Scene images with change listings:
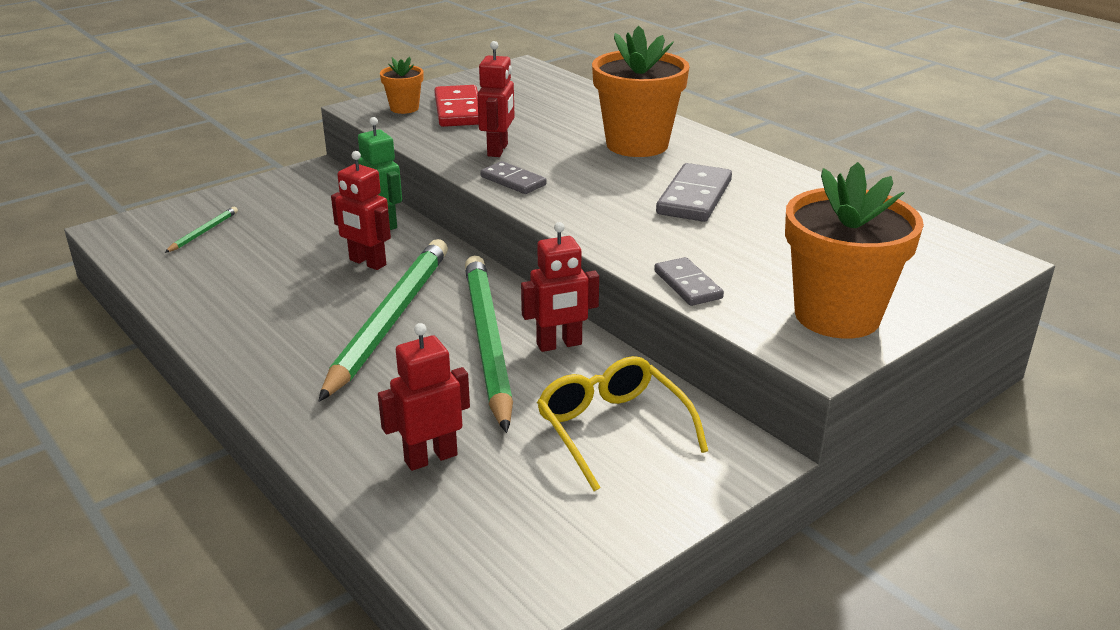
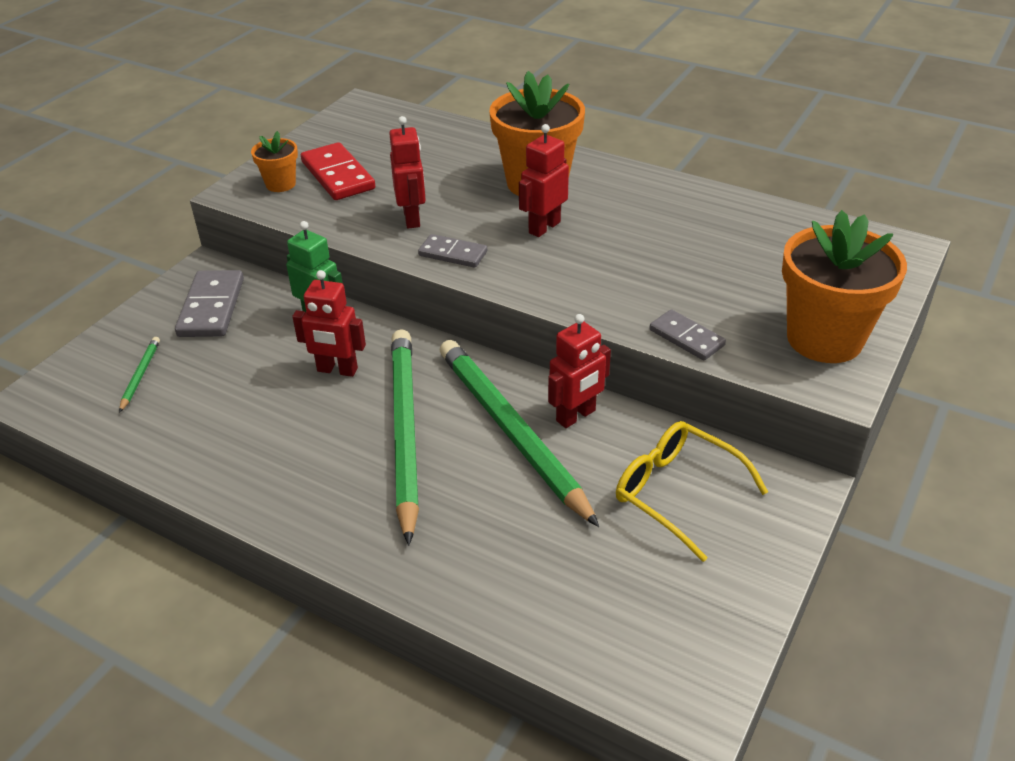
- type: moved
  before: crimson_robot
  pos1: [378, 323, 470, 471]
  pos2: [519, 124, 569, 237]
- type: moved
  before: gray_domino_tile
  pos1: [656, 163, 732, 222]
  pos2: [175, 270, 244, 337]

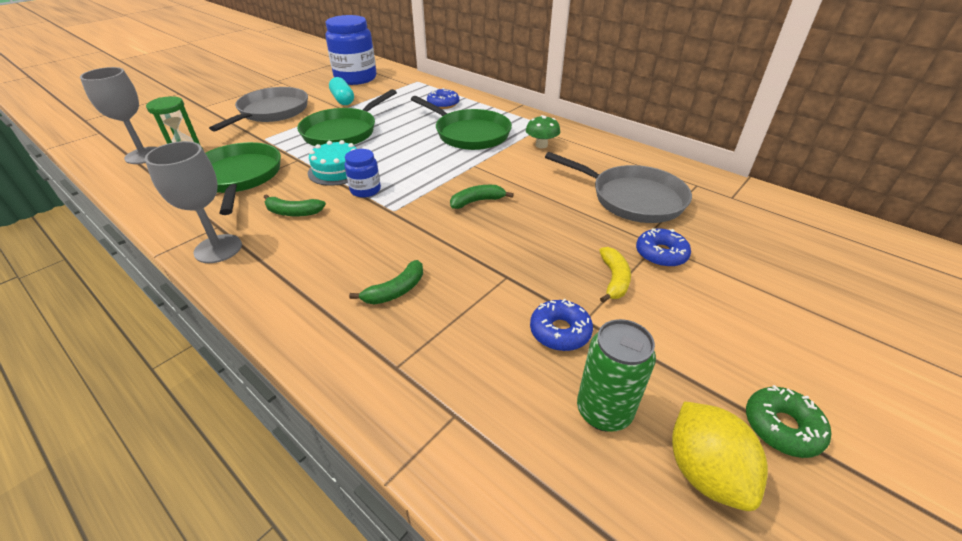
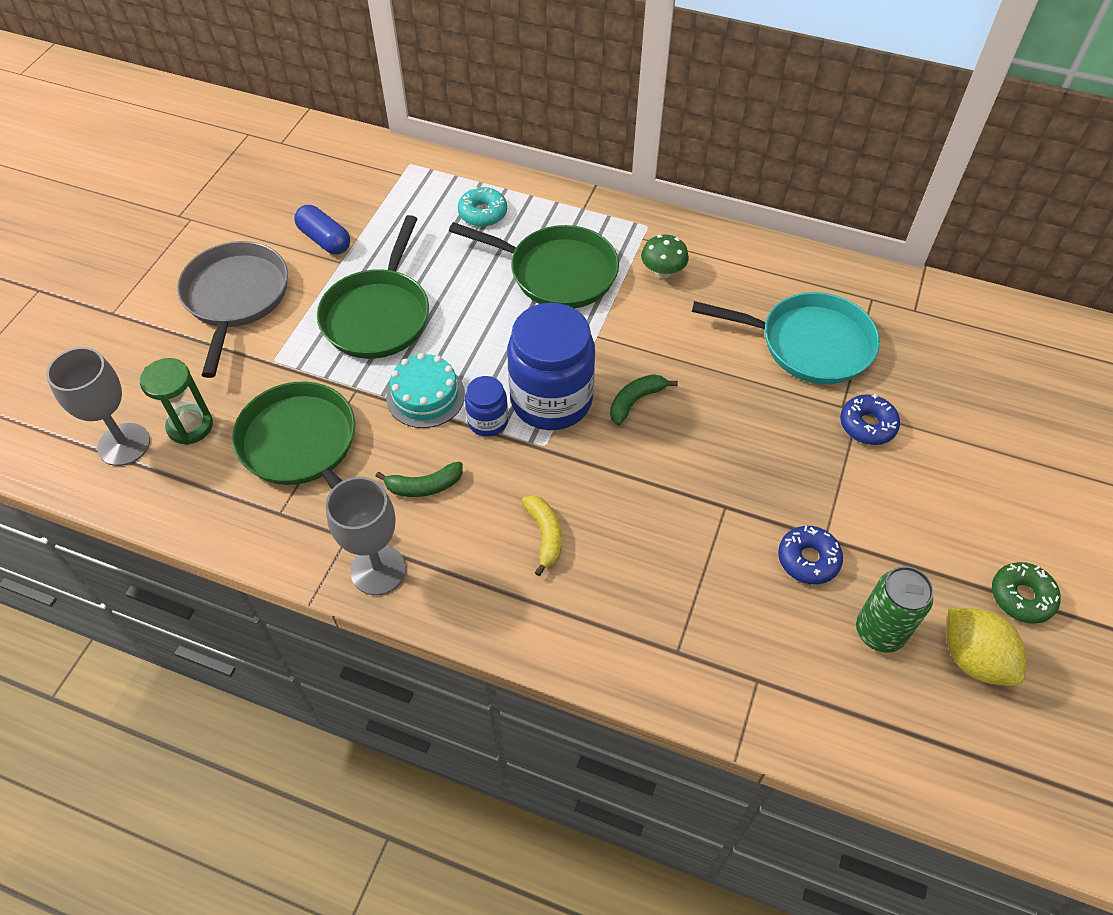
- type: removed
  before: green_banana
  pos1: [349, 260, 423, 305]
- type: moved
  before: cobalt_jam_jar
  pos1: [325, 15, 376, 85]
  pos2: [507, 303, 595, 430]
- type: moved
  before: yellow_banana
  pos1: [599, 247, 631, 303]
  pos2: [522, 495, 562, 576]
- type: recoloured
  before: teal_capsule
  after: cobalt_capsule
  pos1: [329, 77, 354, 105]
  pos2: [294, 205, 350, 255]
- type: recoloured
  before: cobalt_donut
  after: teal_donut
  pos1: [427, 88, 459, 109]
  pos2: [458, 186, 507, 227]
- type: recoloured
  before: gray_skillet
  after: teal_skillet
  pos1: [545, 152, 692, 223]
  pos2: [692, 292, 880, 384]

**REQUIRED WORK:** Please, without any pictures, retype the records exactly as they appear.

**RESULT OF THE TASK:**
- type: moved
  before: crimson_robot
  pos1: [378, 323, 470, 471]
  pos2: [519, 124, 569, 237]
- type: moved
  before: gray_domino_tile
  pos1: [656, 163, 732, 222]
  pos2: [175, 270, 244, 337]

- type: removed
  before: green_banana
  pos1: [349, 260, 423, 305]
- type: moved
  before: cobalt_jam_jar
  pos1: [325, 15, 376, 85]
  pos2: [507, 303, 595, 430]
- type: moved
  before: yellow_banana
  pos1: [599, 247, 631, 303]
  pos2: [522, 495, 562, 576]
- type: recoloured
  before: teal_capsule
  after: cobalt_capsule
  pos1: [329, 77, 354, 105]
  pos2: [294, 205, 350, 255]
- type: recoloured
  before: cobalt_donut
  after: teal_donut
  pos1: [427, 88, 459, 109]
  pos2: [458, 186, 507, 227]
- type: recoloured
  before: gray_skillet
  after: teal_skillet
  pos1: [545, 152, 692, 223]
  pos2: [692, 292, 880, 384]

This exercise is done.